Each record below is to be output unchanged, and any picture is to be dropped.

◆ **Input records**
=== Begin Enclosure ===

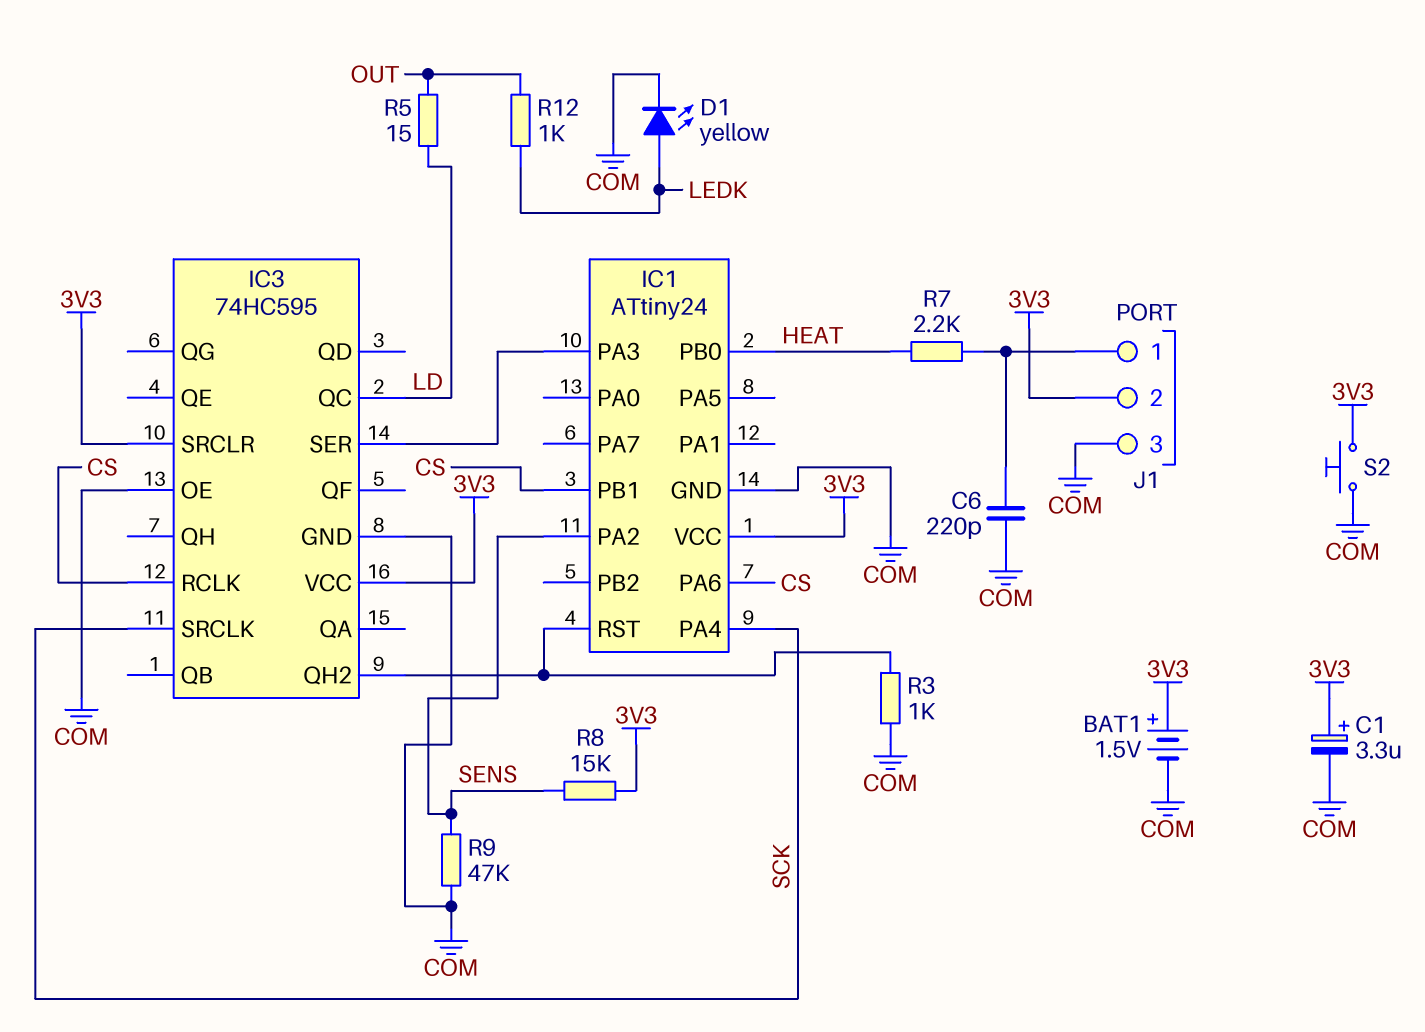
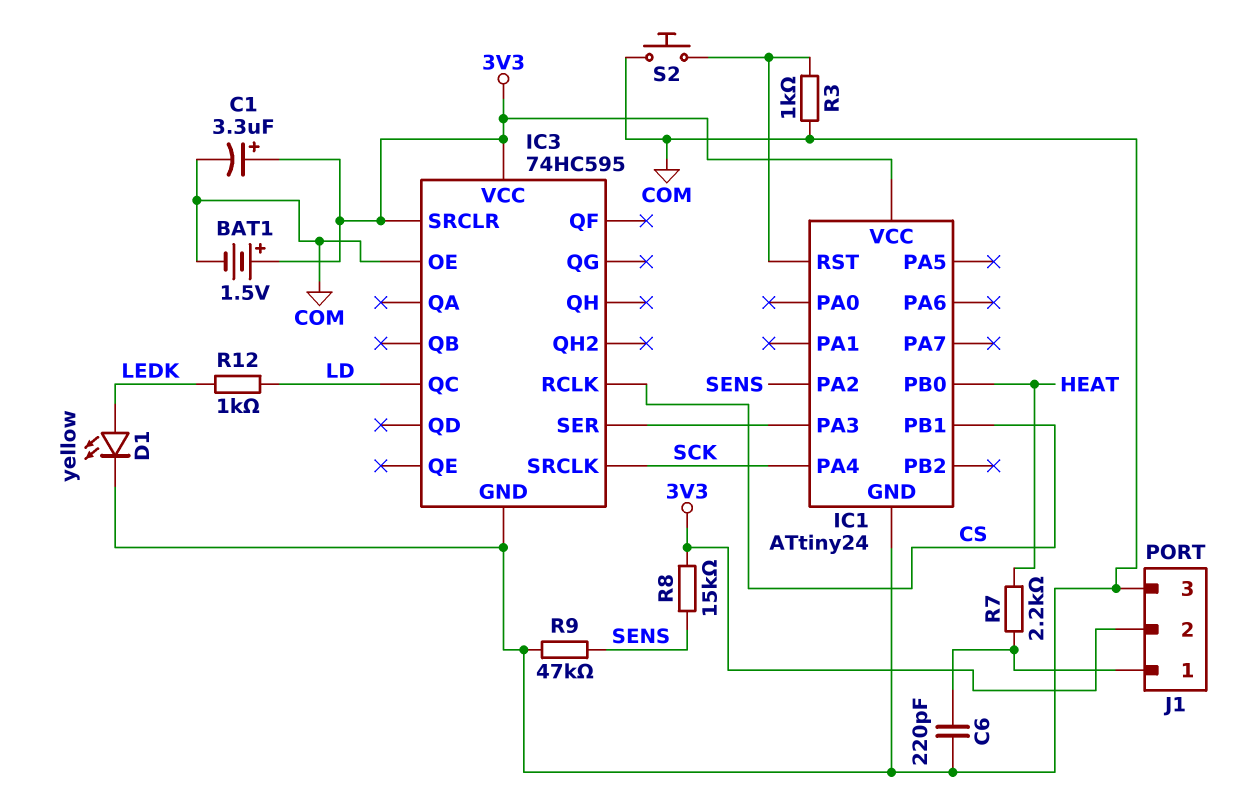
IC1 pin PA6: CS -> none
IC3 pin QH2: IC1/RST -> none
R5: 15 (LD, OUT) -> none
R12: 1k (LEDK, OUT) -> 1k (LD, LEDK)
S2: button (3V3, COM) -> button (COM, IC1/RST)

=== End Enclosure ===

◆ **Answer**
IC1 pin PA6: CS -> none
IC3 pin QH2: IC1/RST -> none
R5: 15 (LD, OUT) -> none
R12: 1k (LEDK, OUT) -> 1k (LD, LEDK)
S2: button (3V3, COM) -> button (COM, IC1/RST)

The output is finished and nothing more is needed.